[[ Material shown, beginning ]]

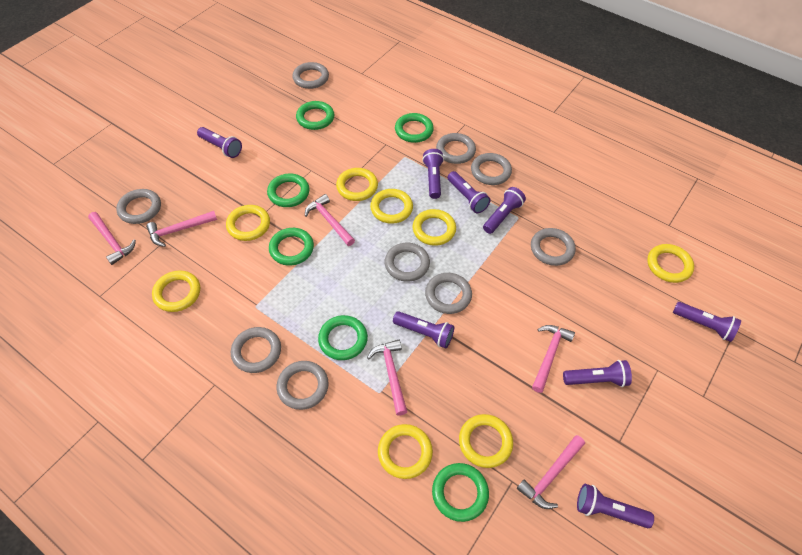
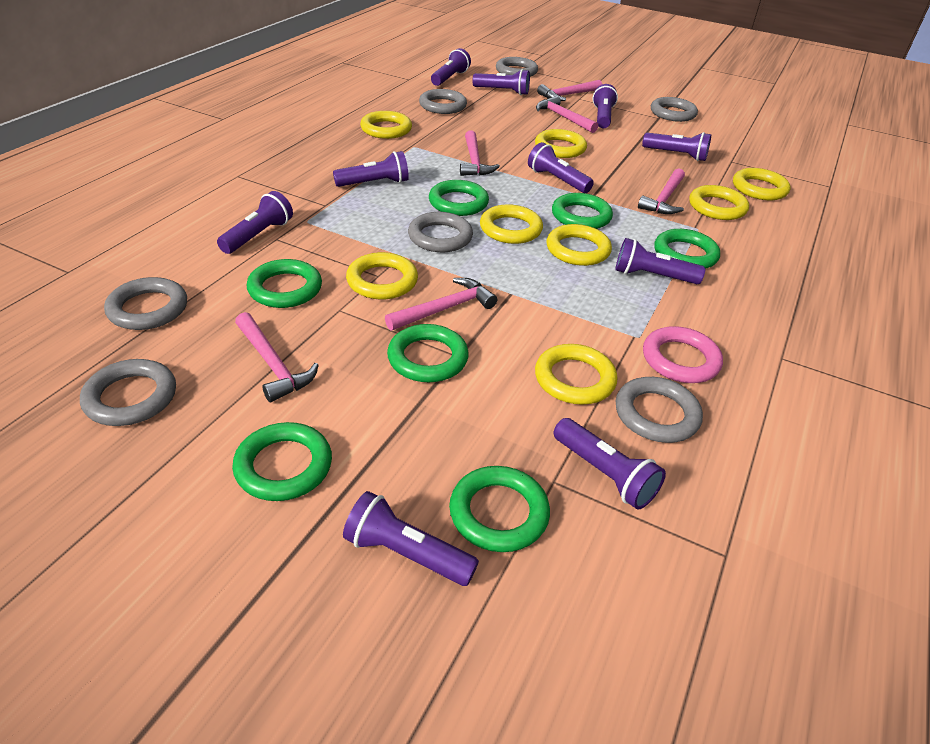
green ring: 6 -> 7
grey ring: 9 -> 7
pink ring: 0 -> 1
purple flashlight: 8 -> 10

[[ Material shown, end ]]
[[ Material shown, beginning ]]

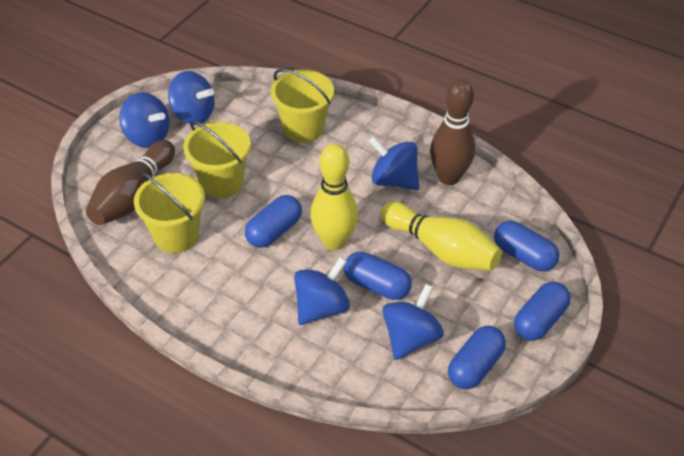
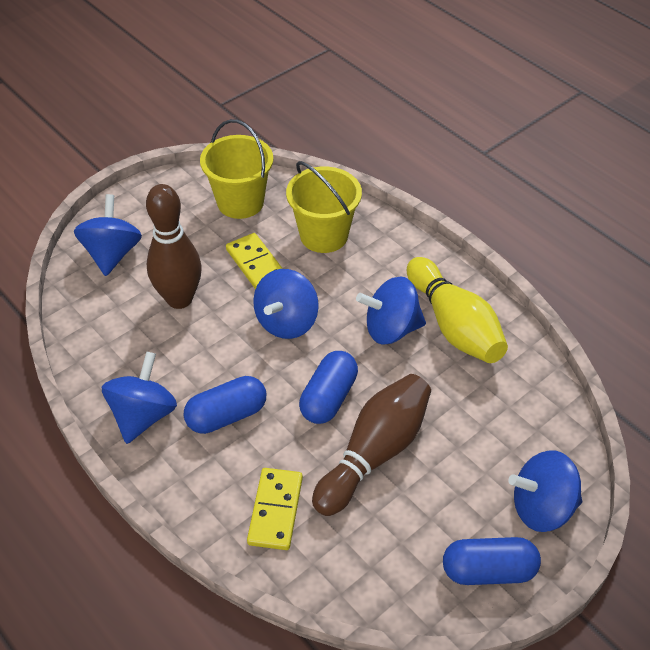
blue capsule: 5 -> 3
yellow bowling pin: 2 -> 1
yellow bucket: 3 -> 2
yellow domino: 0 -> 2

[[ Material shown, end ]]

Goal of the exercise:
What lines in the data above contain the word "ring"? Copy them all.

Written solution:
green ring: 6 -> 7
grey ring: 9 -> 7
pink ring: 0 -> 1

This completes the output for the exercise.